QUÉ HACER
Localiza en las líneas siguientes todas las que contengan la cadena "tuplet" y cópialas. Ten en cuenta que se distinguen mayúsculas y minúsculas.

DATOS PROPORCIONADOS
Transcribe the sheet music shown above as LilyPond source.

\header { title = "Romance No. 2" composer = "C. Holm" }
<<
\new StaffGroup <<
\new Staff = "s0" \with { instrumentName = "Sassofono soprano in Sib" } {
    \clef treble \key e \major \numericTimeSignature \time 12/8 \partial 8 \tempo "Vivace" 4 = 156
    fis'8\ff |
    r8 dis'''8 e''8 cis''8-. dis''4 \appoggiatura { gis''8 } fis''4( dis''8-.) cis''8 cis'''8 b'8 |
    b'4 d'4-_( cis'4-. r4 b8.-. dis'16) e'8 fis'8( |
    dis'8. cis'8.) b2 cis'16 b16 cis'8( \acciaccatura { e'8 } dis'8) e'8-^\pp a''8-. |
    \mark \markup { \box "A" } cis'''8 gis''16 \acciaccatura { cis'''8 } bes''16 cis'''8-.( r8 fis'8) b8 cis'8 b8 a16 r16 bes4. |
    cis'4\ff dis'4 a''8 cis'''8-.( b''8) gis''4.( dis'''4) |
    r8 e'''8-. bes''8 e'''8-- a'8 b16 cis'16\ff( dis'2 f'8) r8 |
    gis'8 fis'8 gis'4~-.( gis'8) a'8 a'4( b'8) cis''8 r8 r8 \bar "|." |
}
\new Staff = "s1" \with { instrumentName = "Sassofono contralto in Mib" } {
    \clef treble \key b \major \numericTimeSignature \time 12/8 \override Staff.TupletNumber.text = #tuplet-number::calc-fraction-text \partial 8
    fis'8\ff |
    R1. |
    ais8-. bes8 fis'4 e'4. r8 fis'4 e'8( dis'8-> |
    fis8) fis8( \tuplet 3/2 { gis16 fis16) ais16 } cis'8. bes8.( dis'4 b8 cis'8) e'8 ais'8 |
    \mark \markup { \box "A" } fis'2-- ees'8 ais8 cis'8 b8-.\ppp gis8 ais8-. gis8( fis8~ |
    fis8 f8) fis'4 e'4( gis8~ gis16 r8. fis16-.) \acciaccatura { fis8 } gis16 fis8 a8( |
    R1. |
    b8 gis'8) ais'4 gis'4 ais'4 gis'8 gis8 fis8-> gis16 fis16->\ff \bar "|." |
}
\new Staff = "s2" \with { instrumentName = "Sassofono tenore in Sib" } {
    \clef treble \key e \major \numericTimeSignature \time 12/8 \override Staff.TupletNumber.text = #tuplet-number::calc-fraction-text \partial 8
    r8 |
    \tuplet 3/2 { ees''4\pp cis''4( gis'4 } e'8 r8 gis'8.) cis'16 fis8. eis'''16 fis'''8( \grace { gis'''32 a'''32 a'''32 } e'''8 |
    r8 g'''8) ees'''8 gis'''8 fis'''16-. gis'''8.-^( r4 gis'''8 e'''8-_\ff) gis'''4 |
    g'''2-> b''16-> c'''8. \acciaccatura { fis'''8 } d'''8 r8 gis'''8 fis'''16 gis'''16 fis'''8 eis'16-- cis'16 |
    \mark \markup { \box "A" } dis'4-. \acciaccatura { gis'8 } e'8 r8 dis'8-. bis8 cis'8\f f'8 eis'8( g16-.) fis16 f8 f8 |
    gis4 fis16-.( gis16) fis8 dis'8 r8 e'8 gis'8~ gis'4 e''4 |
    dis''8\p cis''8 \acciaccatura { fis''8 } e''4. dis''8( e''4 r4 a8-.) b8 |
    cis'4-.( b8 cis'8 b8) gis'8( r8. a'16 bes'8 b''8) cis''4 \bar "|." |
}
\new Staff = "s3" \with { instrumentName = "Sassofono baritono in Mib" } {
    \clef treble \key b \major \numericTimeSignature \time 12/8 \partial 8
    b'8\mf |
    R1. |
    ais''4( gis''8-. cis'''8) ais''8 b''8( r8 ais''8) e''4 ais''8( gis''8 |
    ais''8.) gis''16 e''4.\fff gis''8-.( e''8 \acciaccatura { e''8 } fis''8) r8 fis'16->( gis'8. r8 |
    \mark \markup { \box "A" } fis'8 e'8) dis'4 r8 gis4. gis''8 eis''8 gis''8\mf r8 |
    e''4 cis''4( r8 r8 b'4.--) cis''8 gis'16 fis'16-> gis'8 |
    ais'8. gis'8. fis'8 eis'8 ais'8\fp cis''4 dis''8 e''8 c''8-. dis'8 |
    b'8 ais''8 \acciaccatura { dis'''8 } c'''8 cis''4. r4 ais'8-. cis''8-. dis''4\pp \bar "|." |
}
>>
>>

RESULTADO FINAL
    \clef treble \key b \major \numericTimeSignature \time 12/8 \override Staff.TupletNumber.text = #tuplet-number::calc-fraction-text \partial 8
    fis8) fis8( \tuplet 3/2 { gis16 fis16) ais16 } cis'8. bes8.( dis'4 b8 cis'8) e'8 ais'8 |
    \clef treble \key e \major \numericTimeSignature \time 12/8 \override Staff.TupletNumber.text = #tuplet-number::calc-fraction-text \partial 8
    \tuplet 3/2 { ees''4\pp cis''4( gis'4 } e'8 r8 gis'8.) cis'16 fis8. eis'''16 fis'''8( \grace { gis'''32 a'''32 a'''32 } e'''8 |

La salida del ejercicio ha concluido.